■ Data shown
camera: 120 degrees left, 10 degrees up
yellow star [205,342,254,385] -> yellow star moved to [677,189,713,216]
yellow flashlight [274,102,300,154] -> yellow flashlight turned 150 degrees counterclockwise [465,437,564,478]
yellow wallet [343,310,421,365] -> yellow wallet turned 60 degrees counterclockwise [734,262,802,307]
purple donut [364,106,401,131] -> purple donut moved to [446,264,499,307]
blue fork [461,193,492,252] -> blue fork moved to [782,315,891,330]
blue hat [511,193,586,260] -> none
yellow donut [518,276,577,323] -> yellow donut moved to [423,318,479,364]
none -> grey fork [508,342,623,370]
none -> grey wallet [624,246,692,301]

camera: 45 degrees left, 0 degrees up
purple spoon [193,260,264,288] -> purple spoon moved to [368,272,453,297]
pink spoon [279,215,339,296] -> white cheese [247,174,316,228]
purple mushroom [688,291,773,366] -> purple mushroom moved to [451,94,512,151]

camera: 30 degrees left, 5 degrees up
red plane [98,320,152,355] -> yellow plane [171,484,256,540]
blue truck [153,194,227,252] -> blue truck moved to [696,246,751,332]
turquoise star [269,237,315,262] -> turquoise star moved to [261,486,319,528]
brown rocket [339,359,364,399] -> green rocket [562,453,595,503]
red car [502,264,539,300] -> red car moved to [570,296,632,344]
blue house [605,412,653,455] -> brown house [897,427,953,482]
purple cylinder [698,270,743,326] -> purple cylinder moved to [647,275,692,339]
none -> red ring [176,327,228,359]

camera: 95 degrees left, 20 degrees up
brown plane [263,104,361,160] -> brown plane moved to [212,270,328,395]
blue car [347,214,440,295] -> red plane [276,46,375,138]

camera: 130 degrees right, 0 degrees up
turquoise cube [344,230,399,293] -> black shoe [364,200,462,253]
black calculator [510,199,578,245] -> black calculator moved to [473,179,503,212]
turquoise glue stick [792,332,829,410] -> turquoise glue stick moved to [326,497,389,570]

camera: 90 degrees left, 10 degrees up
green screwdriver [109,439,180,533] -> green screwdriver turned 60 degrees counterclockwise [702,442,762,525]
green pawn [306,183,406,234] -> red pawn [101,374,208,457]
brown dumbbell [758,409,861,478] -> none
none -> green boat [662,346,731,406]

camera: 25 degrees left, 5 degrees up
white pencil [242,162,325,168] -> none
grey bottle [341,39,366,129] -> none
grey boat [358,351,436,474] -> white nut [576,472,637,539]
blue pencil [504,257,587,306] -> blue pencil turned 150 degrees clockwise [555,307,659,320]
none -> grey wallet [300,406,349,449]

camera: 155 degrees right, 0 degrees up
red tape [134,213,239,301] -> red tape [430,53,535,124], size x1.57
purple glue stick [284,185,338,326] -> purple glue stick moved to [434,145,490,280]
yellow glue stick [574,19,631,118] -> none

■ What you have to do
Retype everything in the material above exactly.

■ Written answer
camera: 120 degrees left, 10 degrees up
yellow star [205,342,254,385] -> yellow star moved to [677,189,713,216]
yellow flashlight [274,102,300,154] -> yellow flashlight turned 150 degrees counterclockwise [465,437,564,478]
yellow wallet [343,310,421,365] -> yellow wallet turned 60 degrees counterclockwise [734,262,802,307]
purple donut [364,106,401,131] -> purple donut moved to [446,264,499,307]
blue fork [461,193,492,252] -> blue fork moved to [782,315,891,330]
blue hat [511,193,586,260] -> none
yellow donut [518,276,577,323] -> yellow donut moved to [423,318,479,364]
none -> grey fork [508,342,623,370]
none -> grey wallet [624,246,692,301]

camera: 45 degrees left, 0 degrees up
purple spoon [193,260,264,288] -> purple spoon moved to [368,272,453,297]
pink spoon [279,215,339,296] -> white cheese [247,174,316,228]
purple mushroom [688,291,773,366] -> purple mushroom moved to [451,94,512,151]

camera: 30 degrees left, 5 degrees up
red plane [98,320,152,355] -> yellow plane [171,484,256,540]
blue truck [153,194,227,252] -> blue truck moved to [696,246,751,332]
turquoise star [269,237,315,262] -> turquoise star moved to [261,486,319,528]
brown rocket [339,359,364,399] -> green rocket [562,453,595,503]
red car [502,264,539,300] -> red car moved to [570,296,632,344]
blue house [605,412,653,455] -> brown house [897,427,953,482]
purple cylinder [698,270,743,326] -> purple cylinder moved to [647,275,692,339]
none -> red ring [176,327,228,359]

camera: 95 degrees left, 20 degrees up
brown plane [263,104,361,160] -> brown plane moved to [212,270,328,395]
blue car [347,214,440,295] -> red plane [276,46,375,138]

camera: 130 degrees right, 0 degrees up
turquoise cube [344,230,399,293] -> black shoe [364,200,462,253]
black calculator [510,199,578,245] -> black calculator moved to [473,179,503,212]
turquoise glue stick [792,332,829,410] -> turquoise glue stick moved to [326,497,389,570]

camera: 90 degrees left, 10 degrees up
green screwdriver [109,439,180,533] -> green screwdriver turned 60 degrees counterclockwise [702,442,762,525]
green pawn [306,183,406,234] -> red pawn [101,374,208,457]
brown dumbbell [758,409,861,478] -> none
none -> green boat [662,346,731,406]

camera: 25 degrees left, 5 degrees up
white pencil [242,162,325,168] -> none
grey bottle [341,39,366,129] -> none
grey boat [358,351,436,474] -> white nut [576,472,637,539]
blue pencil [504,257,587,306] -> blue pencil turned 150 degrees clockwise [555,307,659,320]
none -> grey wallet [300,406,349,449]

camera: 155 degrees right, 0 degrees up
red tape [134,213,239,301] -> red tape [430,53,535,124], size x1.57
purple glue stick [284,185,338,326] -> purple glue stick moved to [434,145,490,280]
yellow glue stick [574,19,631,118] -> none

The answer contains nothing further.